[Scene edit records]
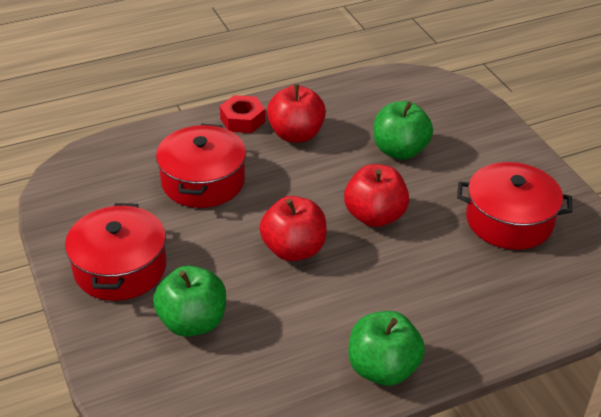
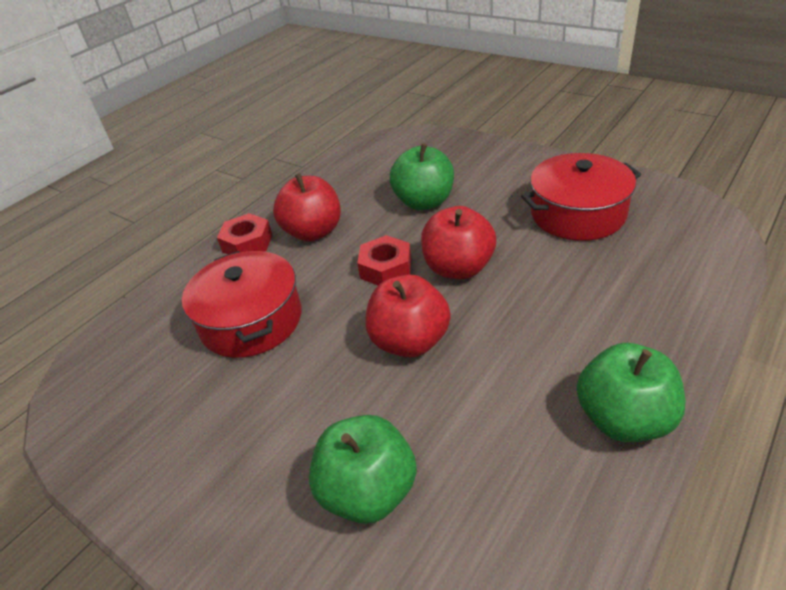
camera: 25 degrees left, 0 degrees up
(120, 268) = (223, 473): red pot -> none
(323, 190) = (386, 268): none -> red nut

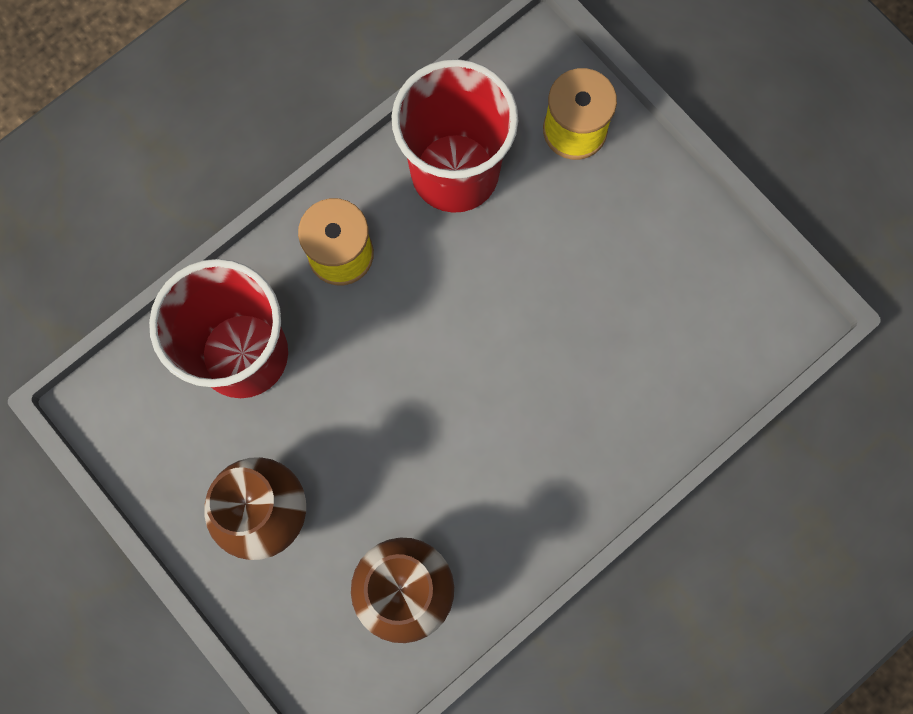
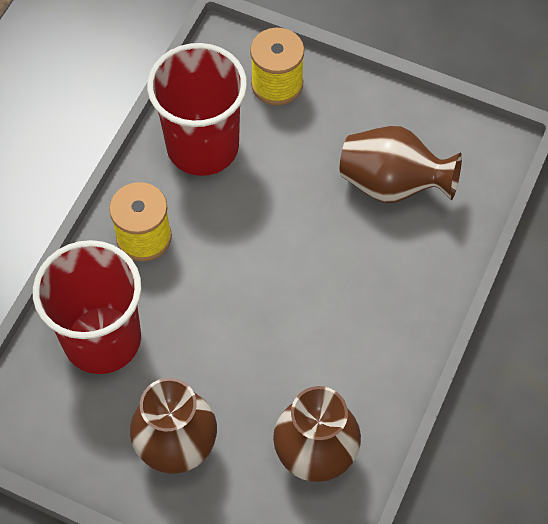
camera: 25 degrees left, 15 degrees down
(645, 313) = (392, 184): none -> brown vase

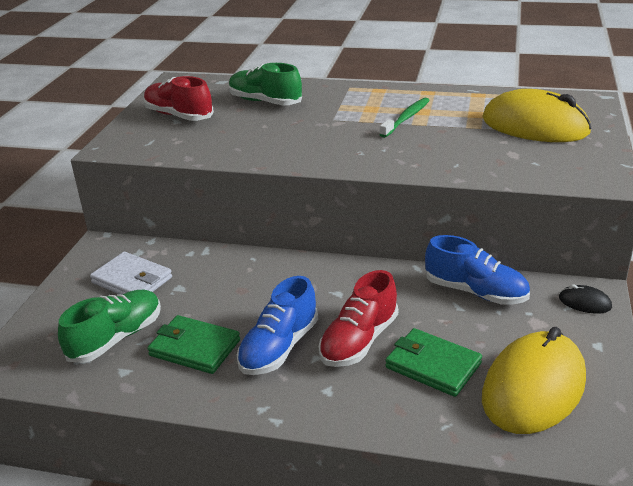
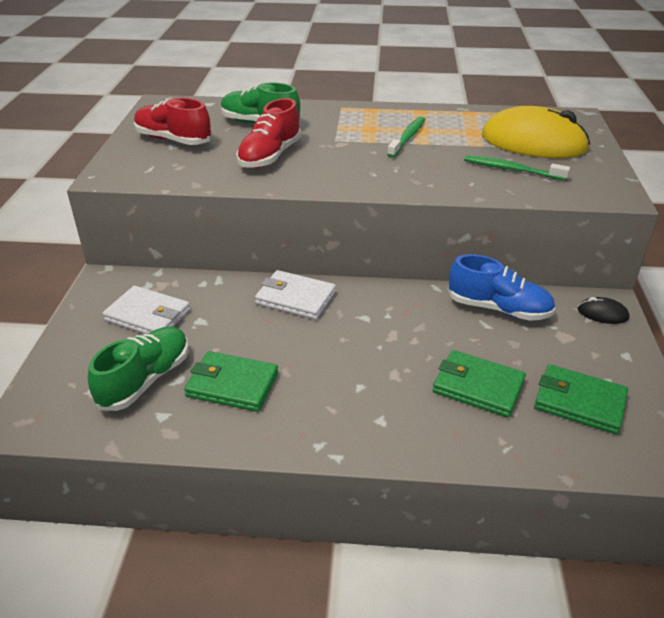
camera: 10 degrees left, 5 degrees up
(274, 271) = (295, 298): none -> white wallet
(279, 348) = (320, 378): blue shoe -> none
(359, 341) = (399, 366): red shoe -> red shoe (270, 156)
(502, 152) = (512, 170): none -> green toothbrush
(533, 387) = (579, 402): yellow mouse -> green wallet

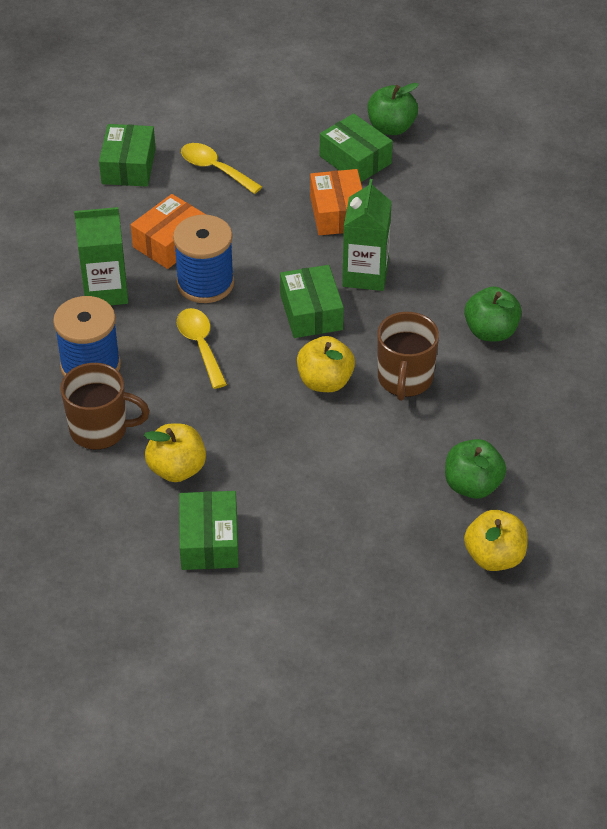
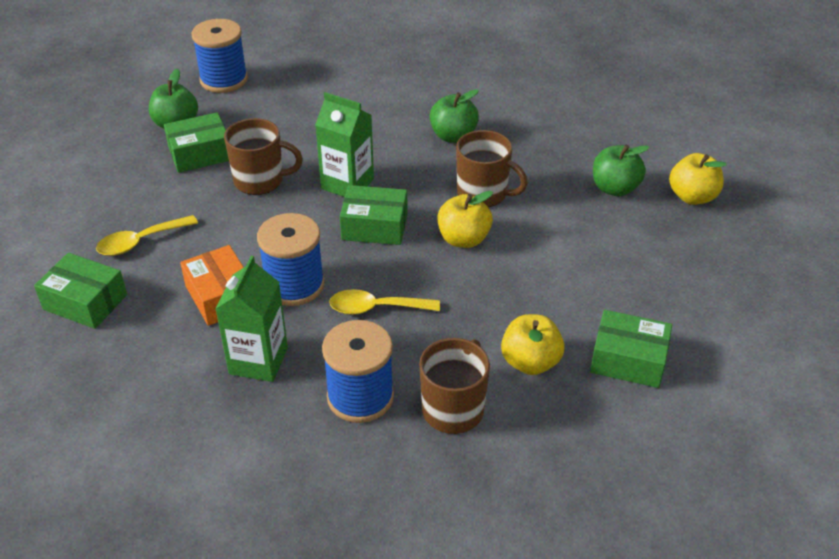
camera: 70 degrees left, 5 degrees down
(337, 213) = (260, 180): orange box -> brown mug
(484, 132) = (224, 80): none -> blue spool

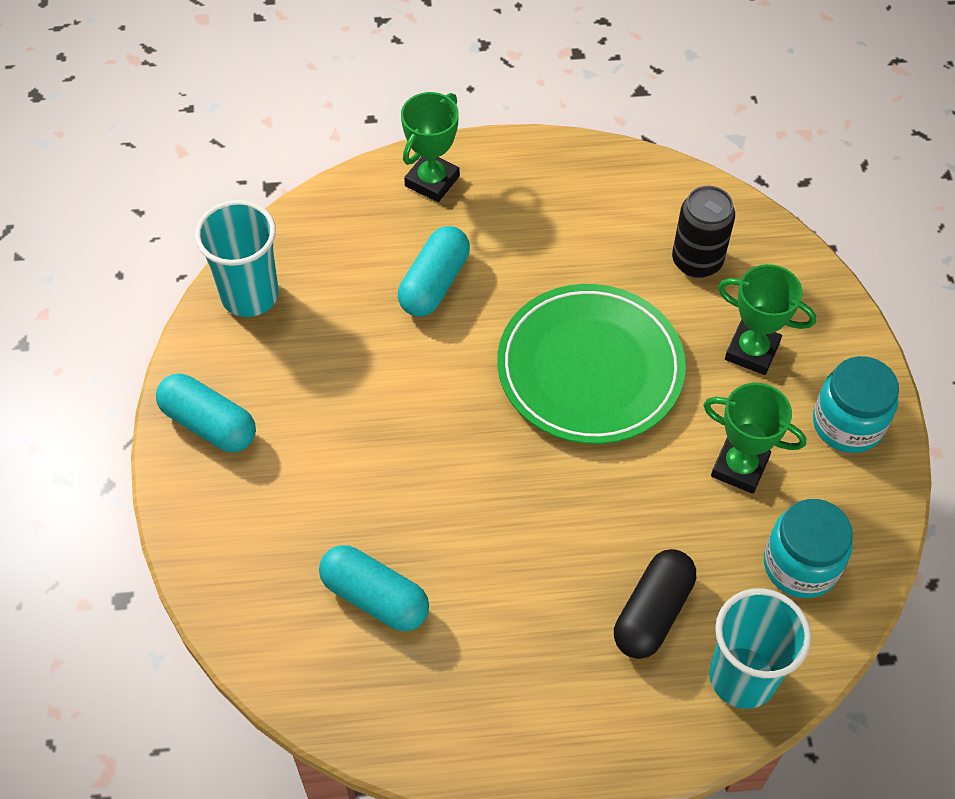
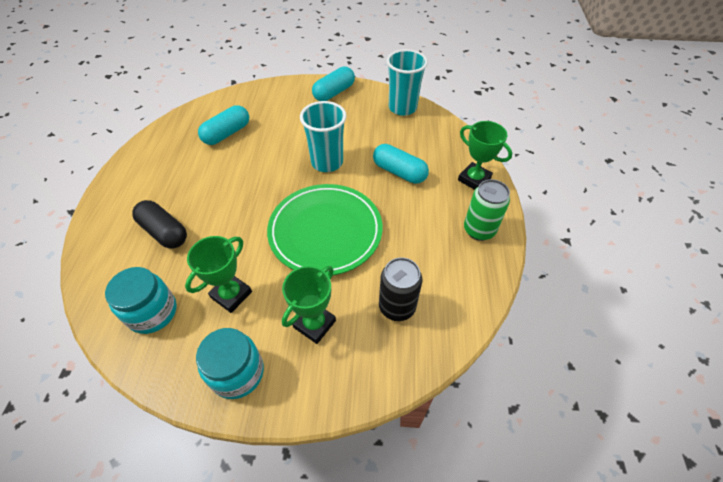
camera: 100 degrees right, 5 degrees down
(538, 174) = (479, 230): none -> green can
(742, 677) = (106, 265): turquoise cup -> turquoise cup (327, 162)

Work instruction: The task calls for all records to be set down precisely, excluding any images.

Solution to the problem:
camera: 25 degrees left, 0 degrees up
(120, 268) = (223, 473): red pot -> none
(323, 190) = (386, 268): none -> red nut

camera: 25 degrees left, 15 degrees down
(645, 313) = (392, 184): none -> brown vase

camera: 10 degrees left, 5 degrees up
(274, 271) = (295, 298): none -> white wallet
(279, 348) = (320, 378): blue shoe -> none
(359, 341) = (399, 366): red shoe -> red shoe (270, 156)
(502, 152) = (512, 170): none -> green toothbrush
(533, 387) = (579, 402): yellow mouse -> green wallet

camera: 70 degrees left, 5 degrees down
(337, 213) = (260, 180): orange box -> brown mug
(484, 132) = (224, 80): none -> blue spool

camera: 100 degrees right, 5 degrees down
(538, 174) = (479, 230): none -> green can
(742, 677) = (106, 265): turquoise cup -> turquoise cup (327, 162)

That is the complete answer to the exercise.